▶ _Dataset excerpts_:
********

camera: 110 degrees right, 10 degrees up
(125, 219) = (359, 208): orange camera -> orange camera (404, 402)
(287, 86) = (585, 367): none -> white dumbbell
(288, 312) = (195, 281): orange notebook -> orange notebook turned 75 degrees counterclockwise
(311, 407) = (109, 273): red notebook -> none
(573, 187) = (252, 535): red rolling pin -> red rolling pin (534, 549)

********

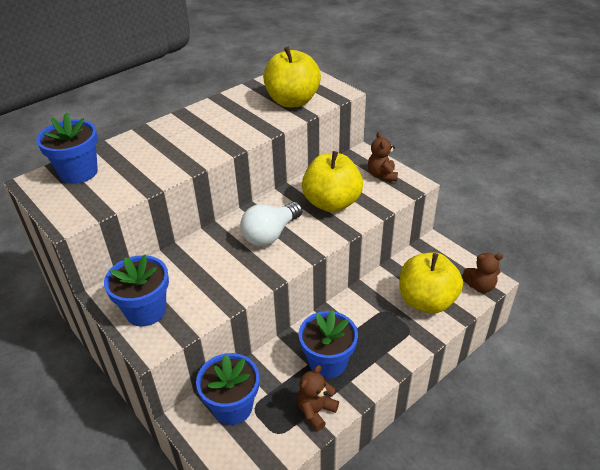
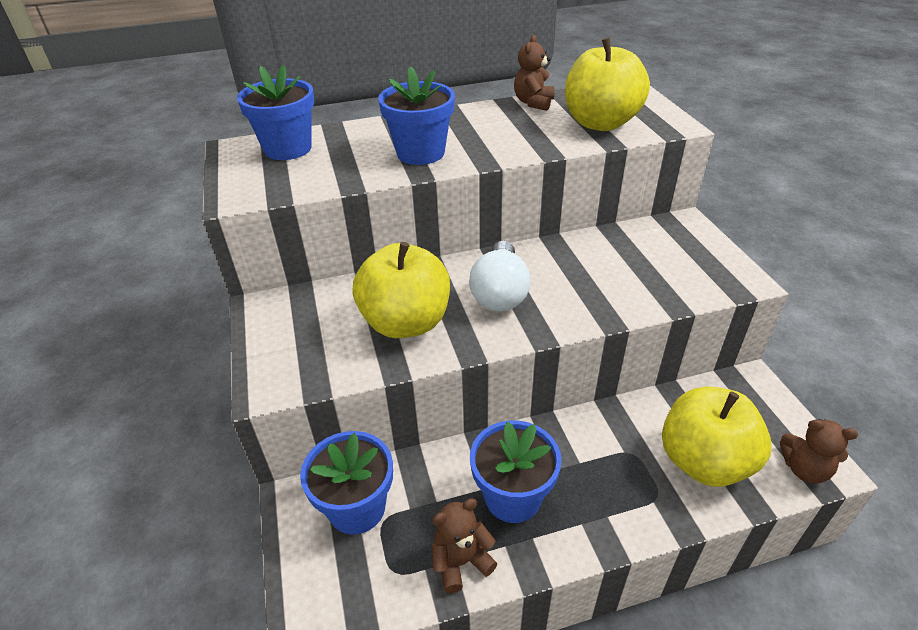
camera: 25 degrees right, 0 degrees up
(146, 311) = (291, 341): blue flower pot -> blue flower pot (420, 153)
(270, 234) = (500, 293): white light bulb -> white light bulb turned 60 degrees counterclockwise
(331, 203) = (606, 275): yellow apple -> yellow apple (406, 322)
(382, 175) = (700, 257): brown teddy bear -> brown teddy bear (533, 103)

********

▶ _Task to complete_:
Within the listing above, give again exactly every line from the line with "(270, 234) = (500, 293): white" through the line with "(382, 175) = (700, 257): brown", both included, and no other line.

▶ _Solution to this task_:
(270, 234) = (500, 293): white light bulb -> white light bulb turned 60 degrees counterclockwise
(331, 203) = (606, 275): yellow apple -> yellow apple (406, 322)
(382, 175) = (700, 257): brown teddy bear -> brown teddy bear (533, 103)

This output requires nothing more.